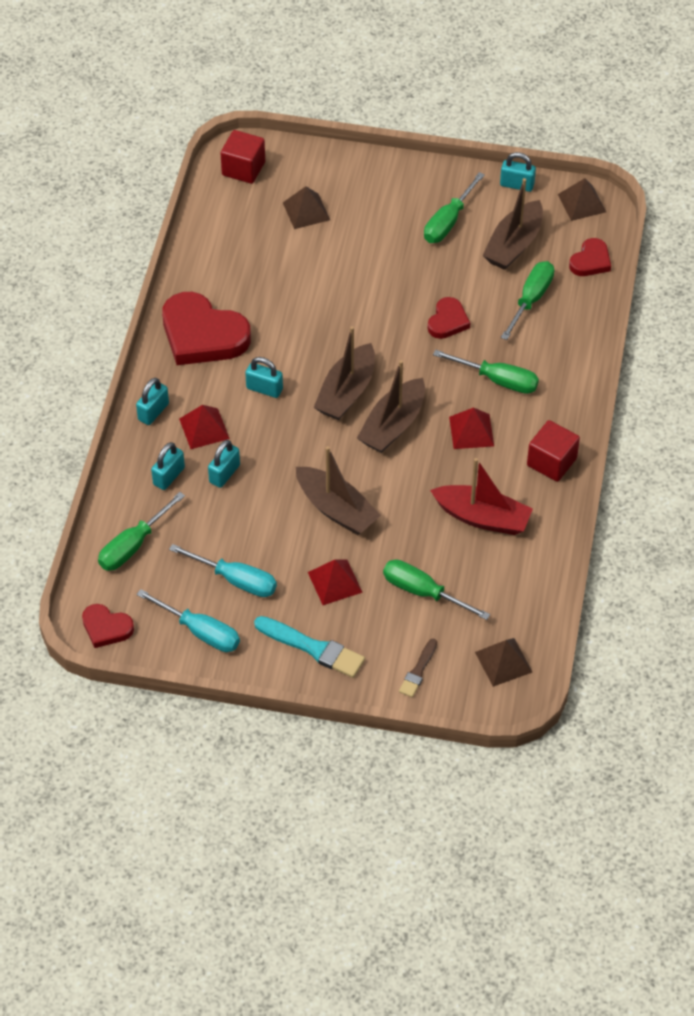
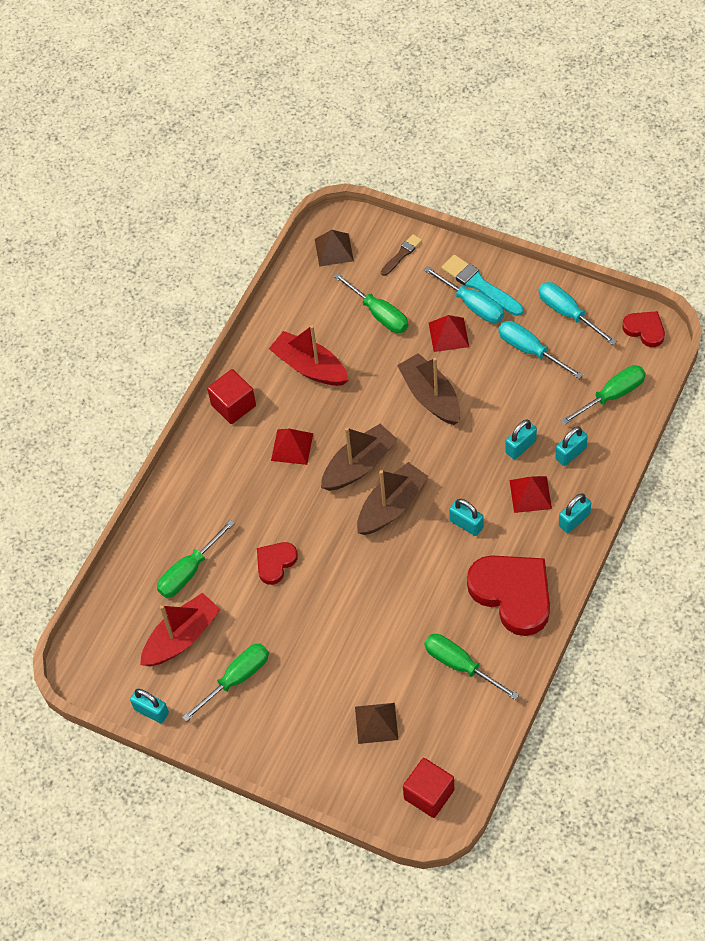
camera: 160 degrees left, 5 degrees up
(315, 622) = (472, 305): none -> turquoise screwdriver
(497, 380) = (251, 492): green screwdriver -> green screwdriver (460, 665)
(514, 245) = (182, 637): brown boat -> red boat
(582, 203) = (96, 674): brown pyramid -> none
(590, 261) = (116, 603): red heart -> none

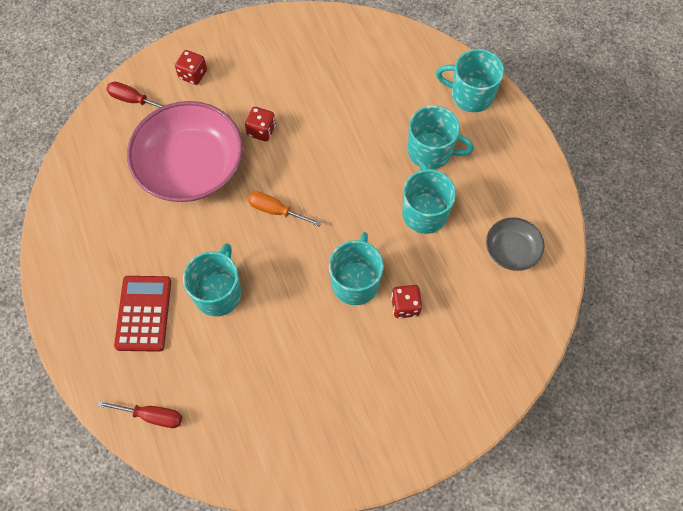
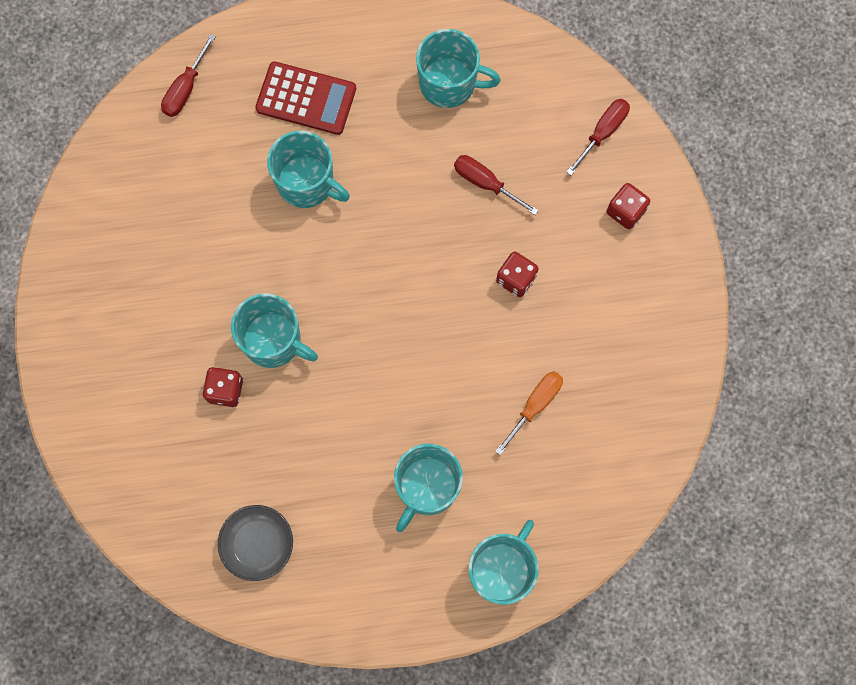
camera: 105 degrees right, 10 degrees up
(190, 166) = (485, 183): pink bowl -> red screwdriver
(276, 211) = (395, 271): orange screwdriver -> orange screwdriver (535, 405)
(424, 212) = (341, 451): turquoise mug -> turquoise mug (449, 83)

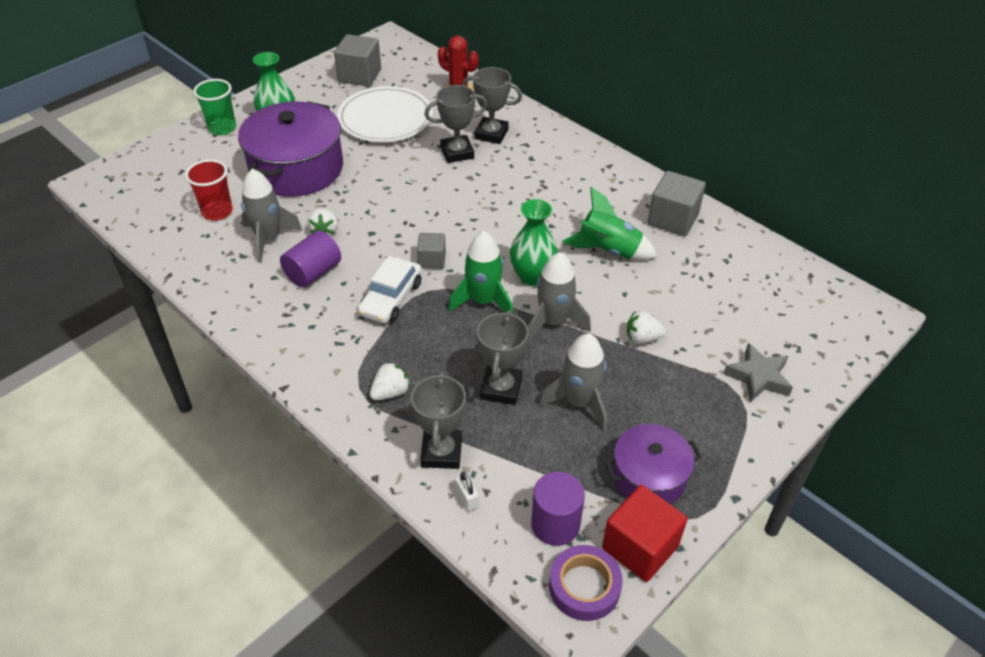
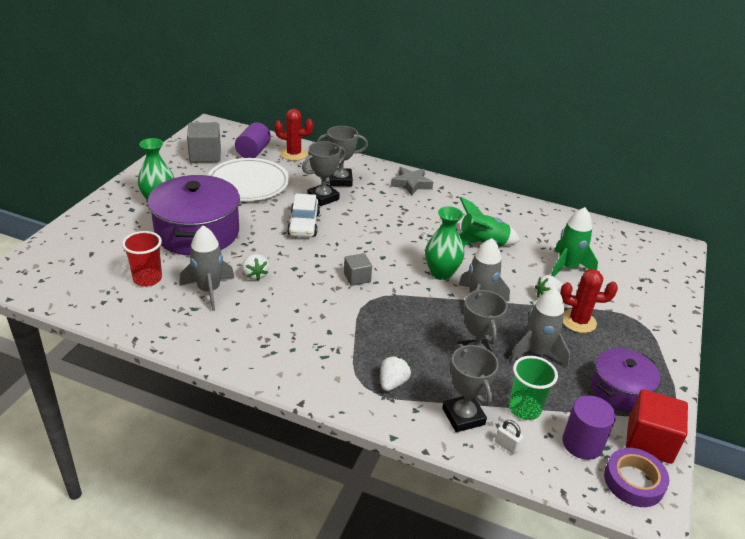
camera: 25 degrees left, 10 degrees down
(222, 128) = (108, 213): green cup -> green cup (524, 409)
(313, 272) = (266, 308): purple cylinder -> purple cylinder (253, 152)
(391, 298) = (344, 313): white car -> white car (303, 224)
(483, 301) = (417, 298): green rocket -> green rocket (567, 267)
(660, 378) = (578, 321): none -> red cactus
(673, 219) = (510, 214): grey cube -> none
(758, 377) = (639, 304): grey star -> grey star (411, 184)

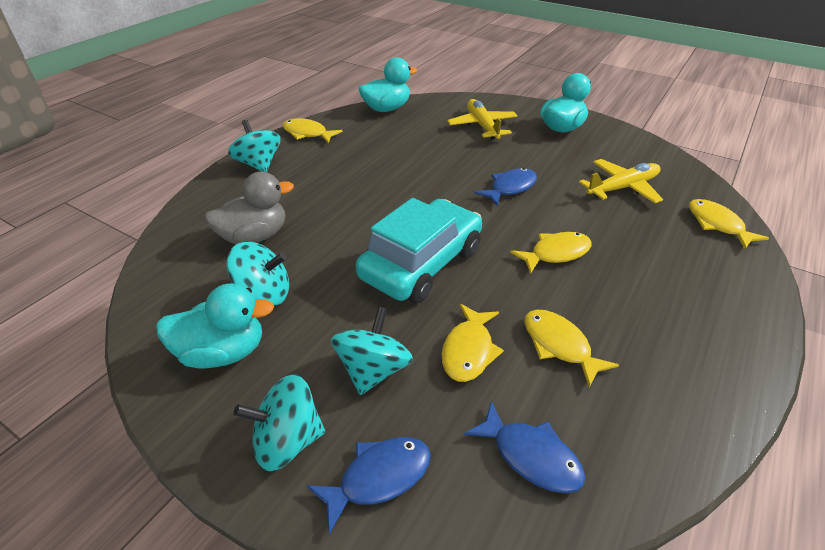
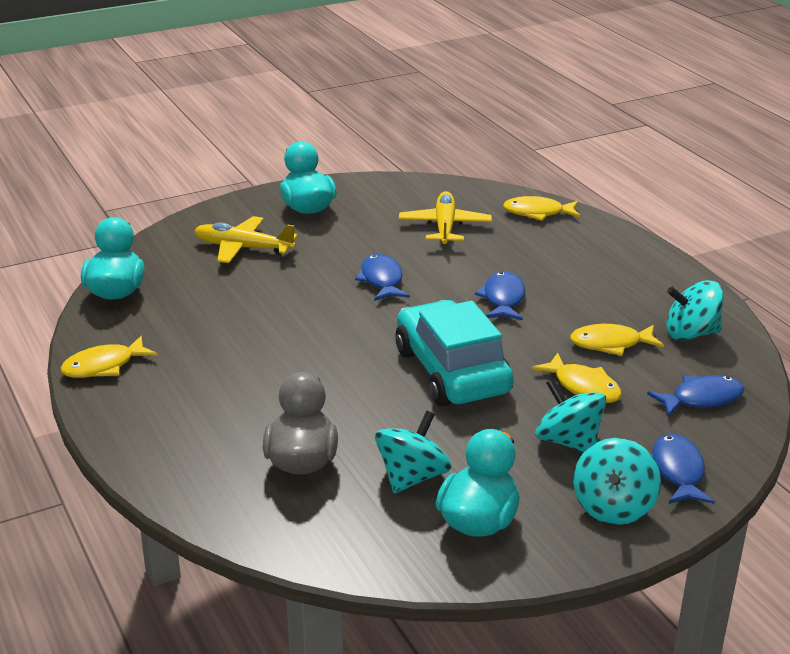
camera: 60 degrees left, 10 degrees down
(259, 164) = (139, 422): turquoise spinning top -> turquoise spinning top (691, 333)
(556, 253) = (503, 299): yellow fish -> blue fish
□ □ □ □ □ □ □
Requirement
Before writing out the material above, please remove its pictures; everything else stays exact.

Final answer
camera: 160 degrees left, 5 degrees up
(315, 622) = (472, 305): none -> turquoise screwdriver
(497, 380) = (251, 492): green screwdriver -> green screwdriver (460, 665)
(514, 245) = (182, 637): brown boat -> red boat
(582, 203) = (96, 674): brown pyramid -> none
(590, 261) = (116, 603): red heart -> none

camera: 105 degrees right, 10 degrees up
(190, 166) = (485, 183): pink bowl -> red screwdriver
(276, 211) = (395, 271): orange screwdriver -> orange screwdriver (535, 405)
(424, 212) = (341, 451): turquoise mug -> turquoise mug (449, 83)

camera: 25 degrees left, 10 degrees down
(222, 128) = (108, 213): green cup -> green cup (524, 409)
(313, 272) = (266, 308): purple cylinder -> purple cylinder (253, 152)
(391, 298) = (344, 313): white car -> white car (303, 224)
(483, 301) = (417, 298): green rocket -> green rocket (567, 267)
(660, 378) = (578, 321): none -> red cactus
(673, 219) = (510, 214): grey cube -> none
(758, 377) = (639, 304): grey star -> grey star (411, 184)

camera: 60 degrees left, 10 degrees down
(259, 164) = (139, 422): turquoise spinning top -> turquoise spinning top (691, 333)
(556, 253) = (503, 299): yellow fish -> blue fish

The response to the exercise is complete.